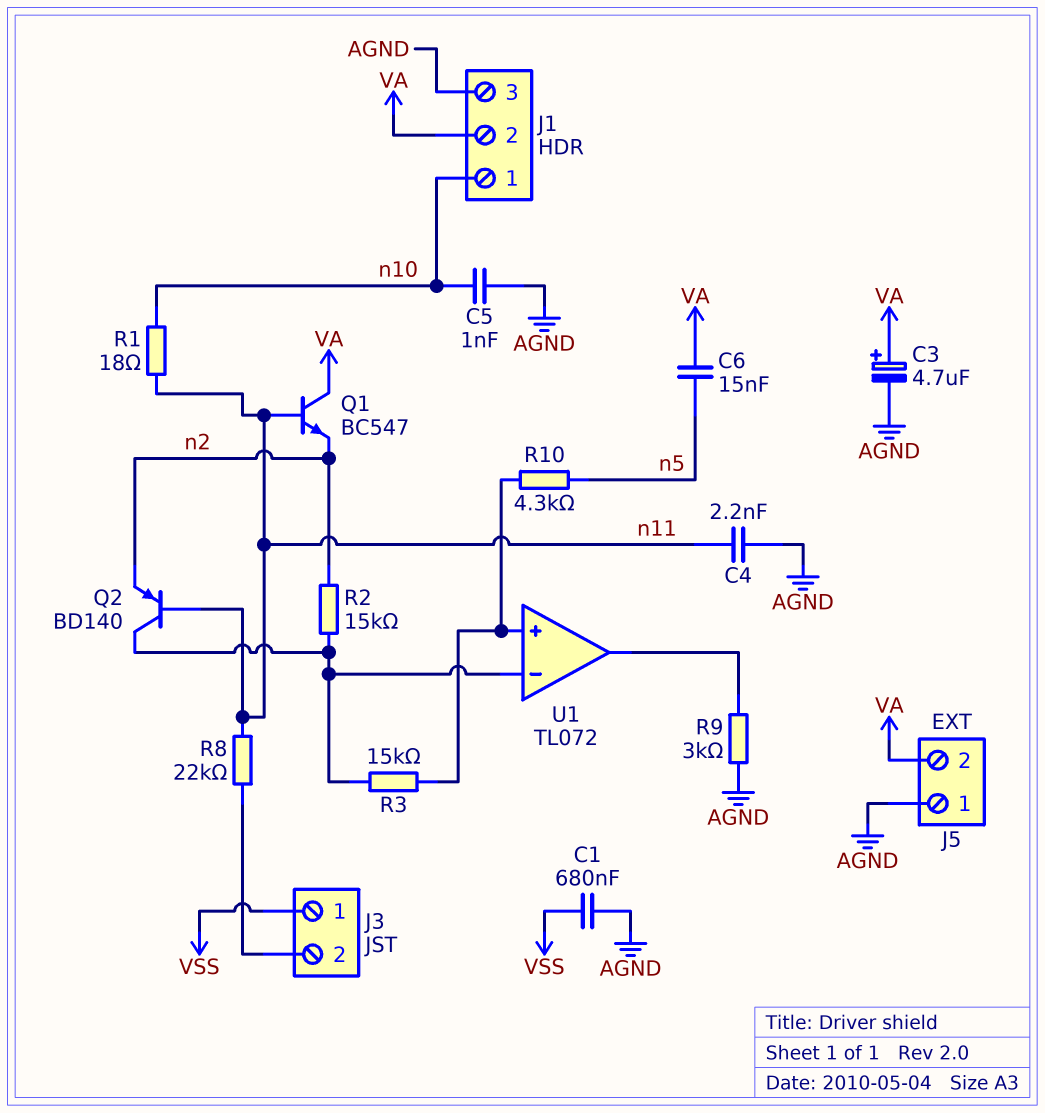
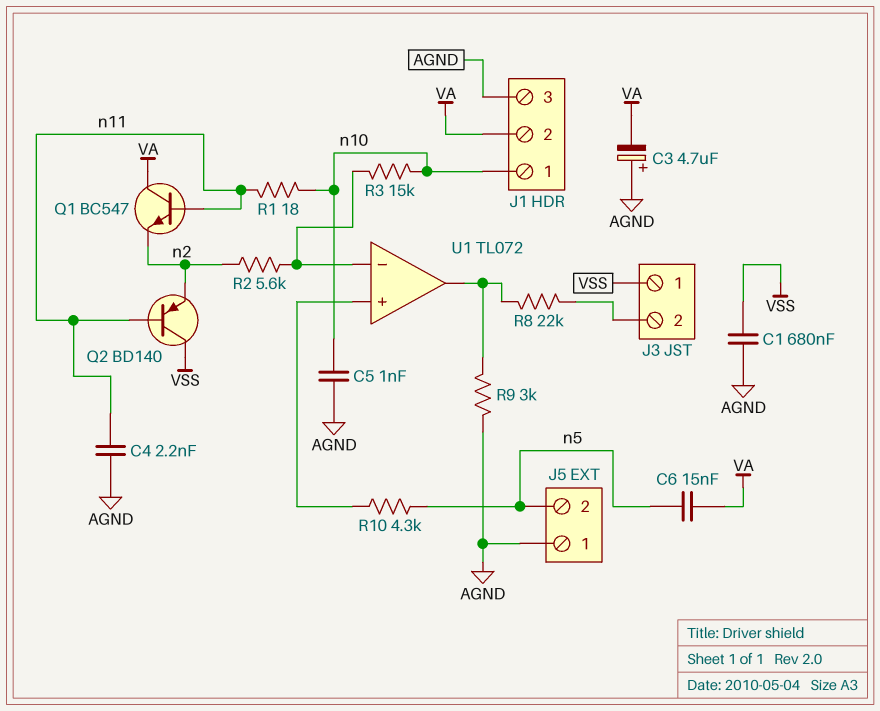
C3: 4.7uF (plus VA, minus AGND) -> 4.7uF (plus AGND, minus VA)
J5 pin 2: VA -> n5
Q2: PNP BD140 (B n11, C U1/in-, E n2) -> PNP BD140 (B n11, C VSS, E n2)
R2: 15k (U1/in-, n2) -> 5.6k (U1/in-, n2)
R3: 15k (U1/in+, U1/in-) -> 15k (U1/in-, n10)
R8: 22k (J3/2, n11) -> 22k (J3/2, U1/out)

+++

■ **THE TASK**: The preceding entries should be duplicated word for word; no picture belongs in the copy.

■ **ANSWER TO THE EXERCISE**:
C3: 4.7uF (plus VA, minus AGND) -> 4.7uF (plus AGND, minus VA)
J5 pin 2: VA -> n5
Q2: PNP BD140 (B n11, C U1/in-, E n2) -> PNP BD140 (B n11, C VSS, E n2)
R2: 15k (U1/in-, n2) -> 5.6k (U1/in-, n2)
R3: 15k (U1/in+, U1/in-) -> 15k (U1/in-, n10)
R8: 22k (J3/2, n11) -> 22k (J3/2, U1/out)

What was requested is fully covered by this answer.